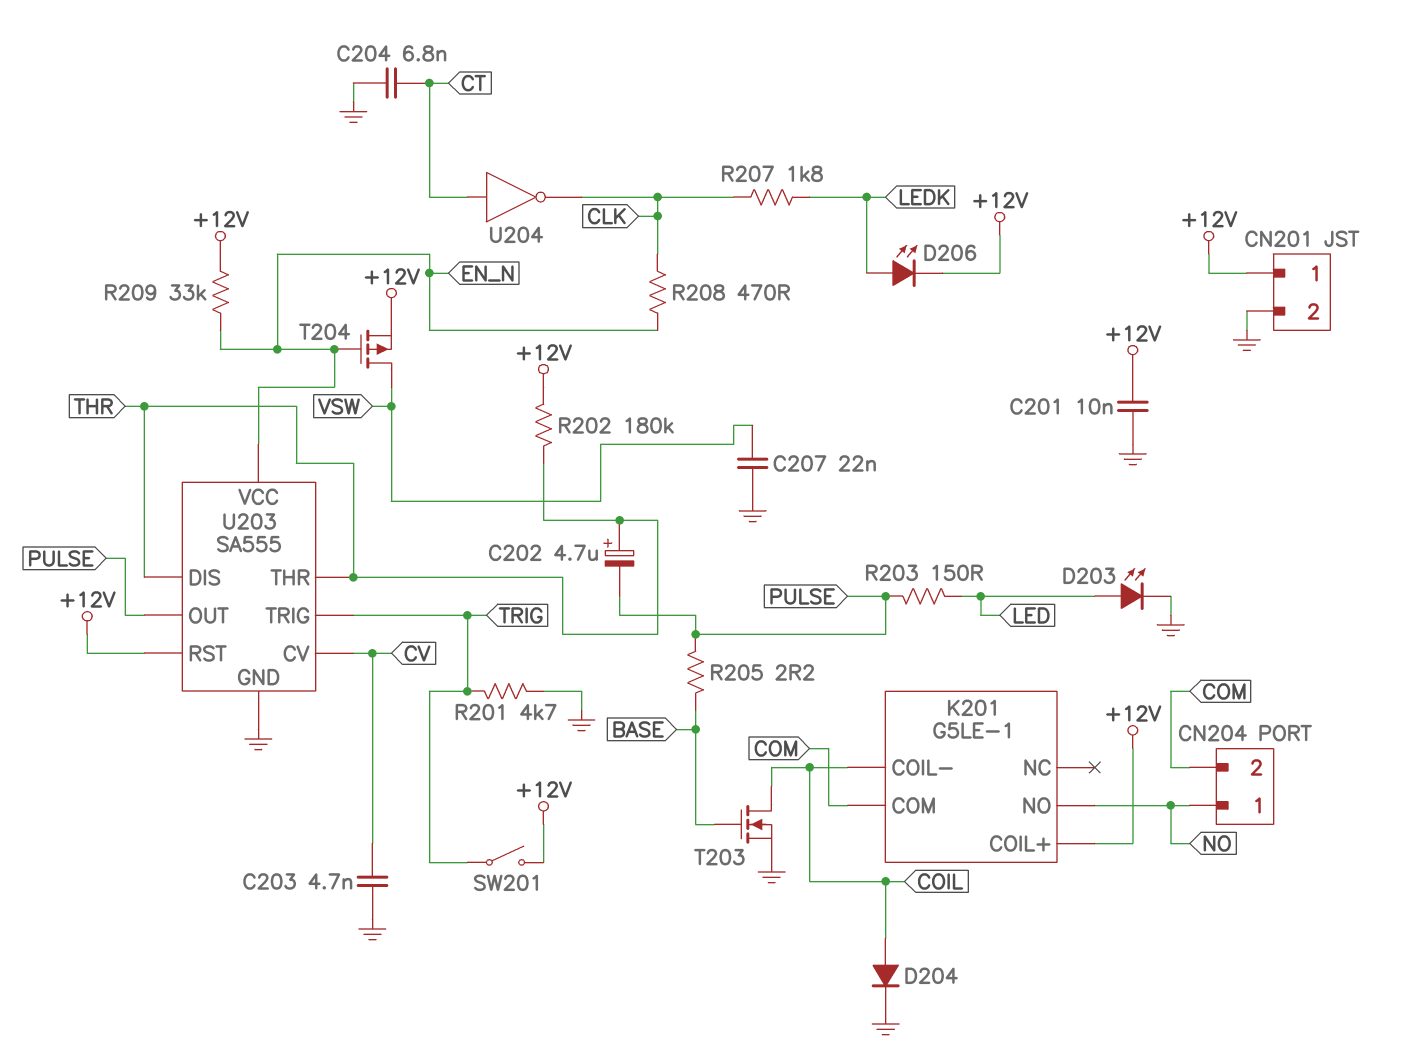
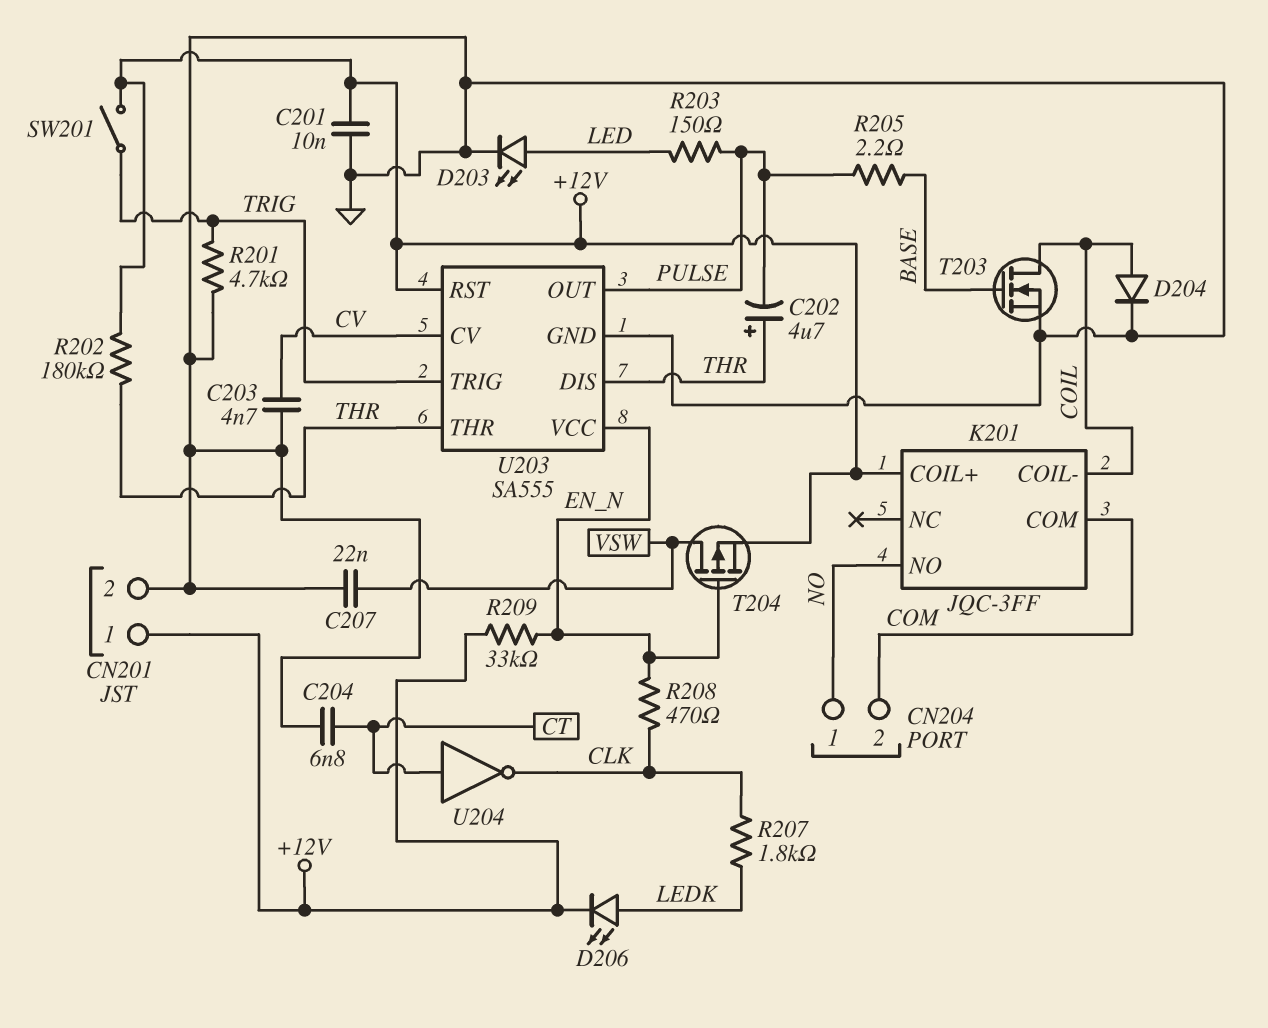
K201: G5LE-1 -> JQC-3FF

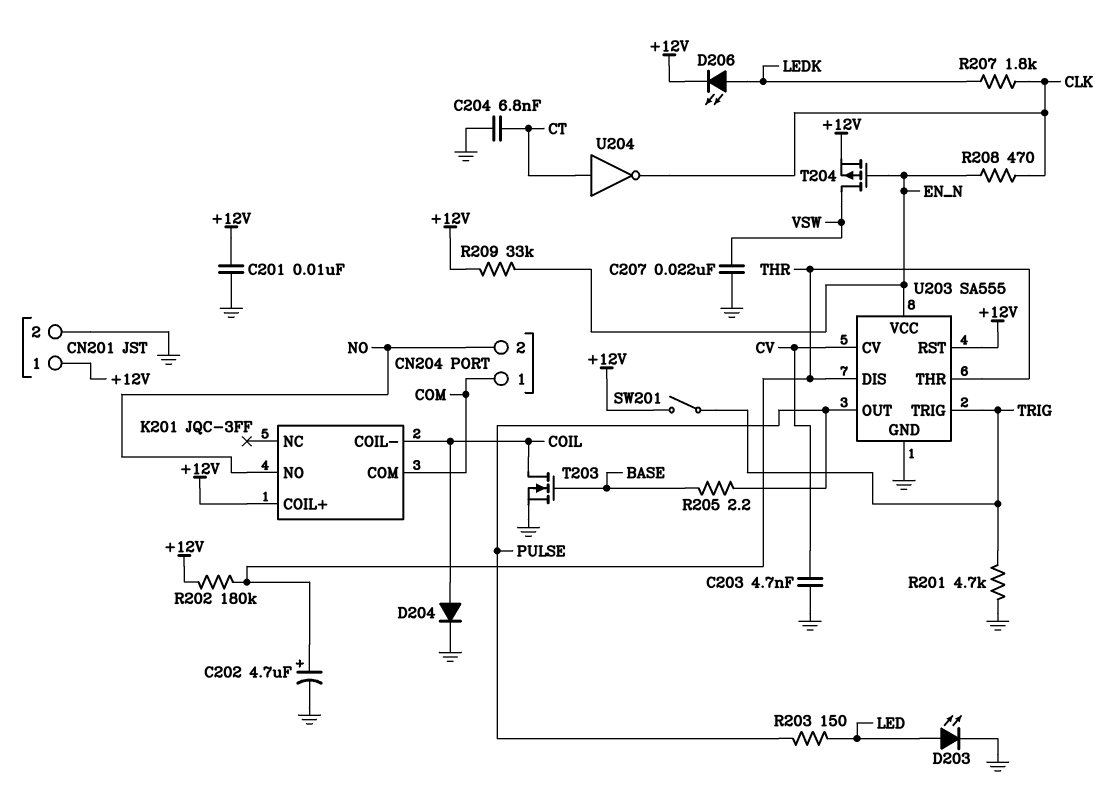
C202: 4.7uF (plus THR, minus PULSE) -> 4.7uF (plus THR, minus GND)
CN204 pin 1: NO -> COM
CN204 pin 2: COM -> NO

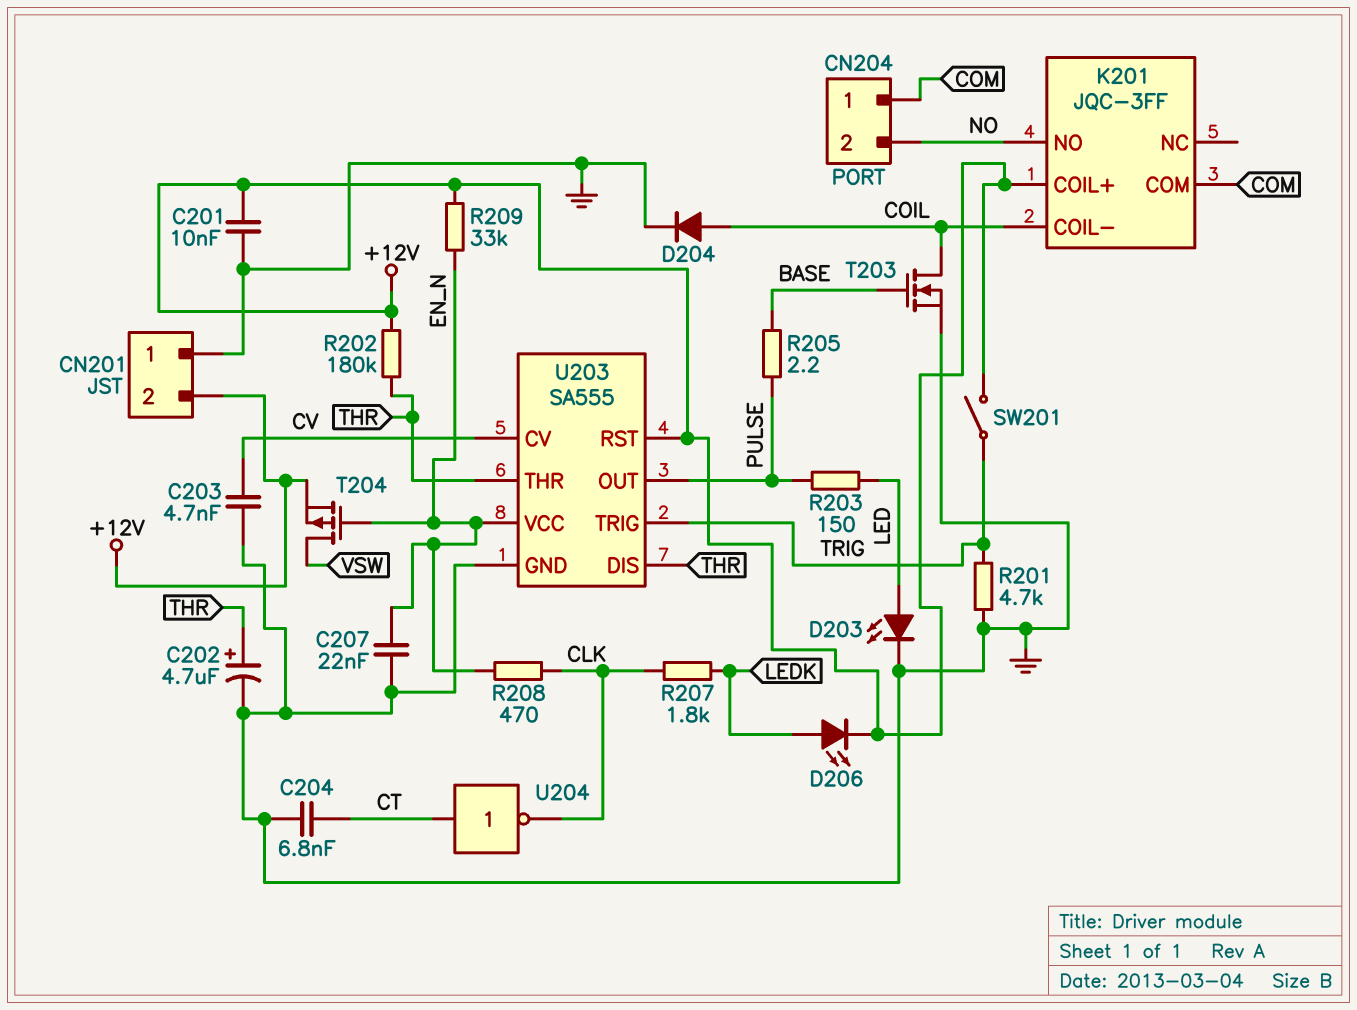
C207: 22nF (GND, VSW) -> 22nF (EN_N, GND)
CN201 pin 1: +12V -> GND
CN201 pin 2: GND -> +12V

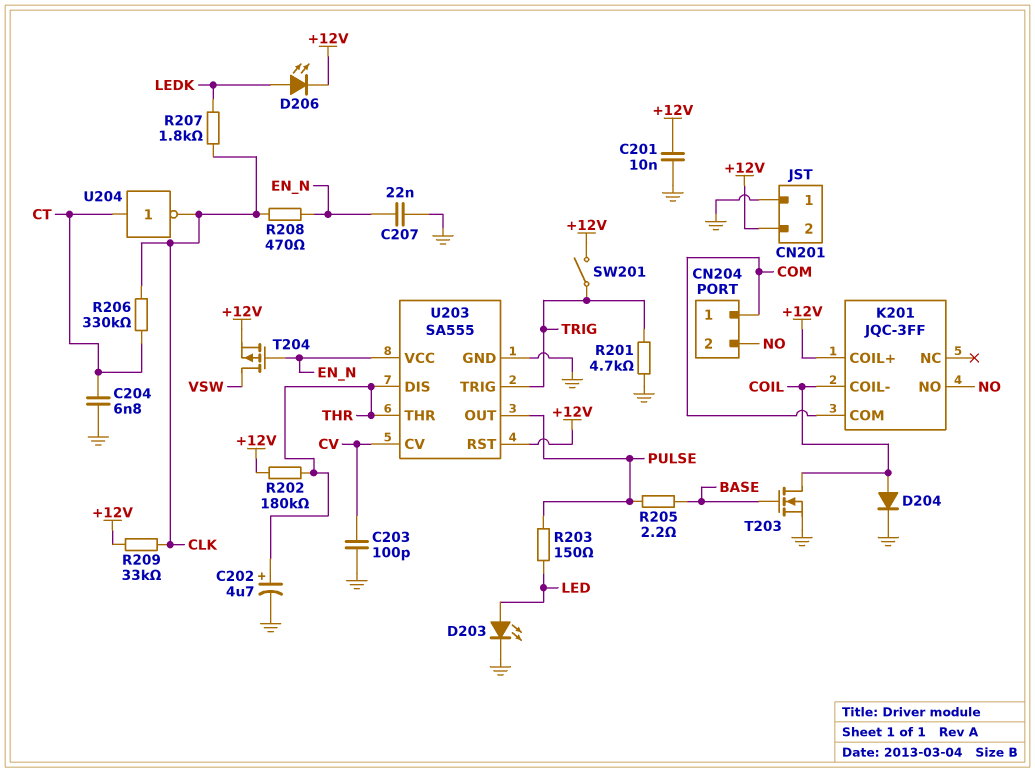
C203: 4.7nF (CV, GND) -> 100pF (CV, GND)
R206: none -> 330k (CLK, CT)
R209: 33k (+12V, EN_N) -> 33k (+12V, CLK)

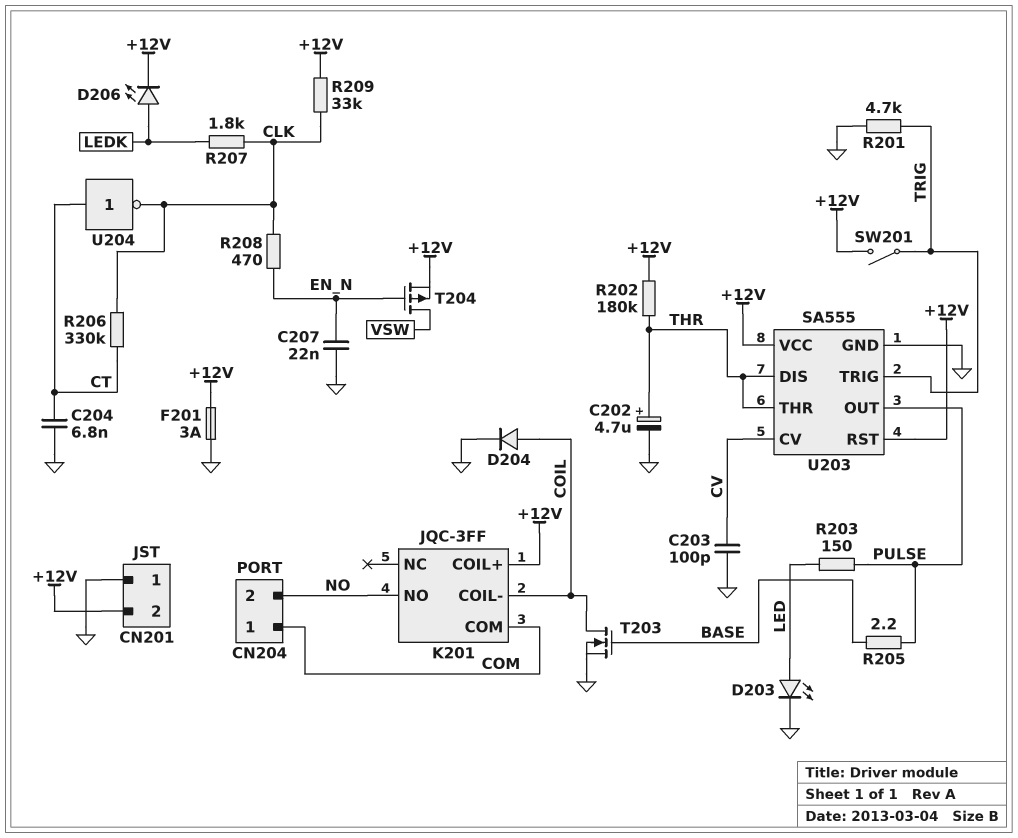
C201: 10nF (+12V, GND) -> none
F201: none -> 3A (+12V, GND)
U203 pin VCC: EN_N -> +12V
□ □ □ □ □ □ □
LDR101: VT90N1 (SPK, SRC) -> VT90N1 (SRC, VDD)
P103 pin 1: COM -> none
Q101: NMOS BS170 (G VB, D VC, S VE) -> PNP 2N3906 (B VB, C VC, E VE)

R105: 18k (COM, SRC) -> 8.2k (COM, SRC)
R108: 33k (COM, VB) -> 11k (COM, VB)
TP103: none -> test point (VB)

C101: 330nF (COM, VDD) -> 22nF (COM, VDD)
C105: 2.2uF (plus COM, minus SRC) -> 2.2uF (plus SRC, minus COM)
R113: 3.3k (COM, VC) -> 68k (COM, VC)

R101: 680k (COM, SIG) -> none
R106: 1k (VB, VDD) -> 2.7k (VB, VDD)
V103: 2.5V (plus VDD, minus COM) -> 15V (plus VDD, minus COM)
□ □ □ □ □ □ □
* [Task details] The answer is the lines of the material above, from the one containing "K201: G5LE-1 -> JQC-3FF" down to the one containing "R209: 33k (+12V, EN_N) -> 33k (+12V, CLK)", given exactly and without images.

* [Exercise result]
K201: G5LE-1 -> JQC-3FF

C202: 4.7uF (plus THR, minus PULSE) -> 4.7uF (plus THR, minus GND)
CN204 pin 1: NO -> COM
CN204 pin 2: COM -> NO

C207: 22nF (GND, VSW) -> 22nF (EN_N, GND)
CN201 pin 1: +12V -> GND
CN201 pin 2: GND -> +12V

C203: 4.7nF (CV, GND) -> 100pF (CV, GND)
R206: none -> 330k (CLK, CT)
R209: 33k (+12V, EN_N) -> 33k (+12V, CLK)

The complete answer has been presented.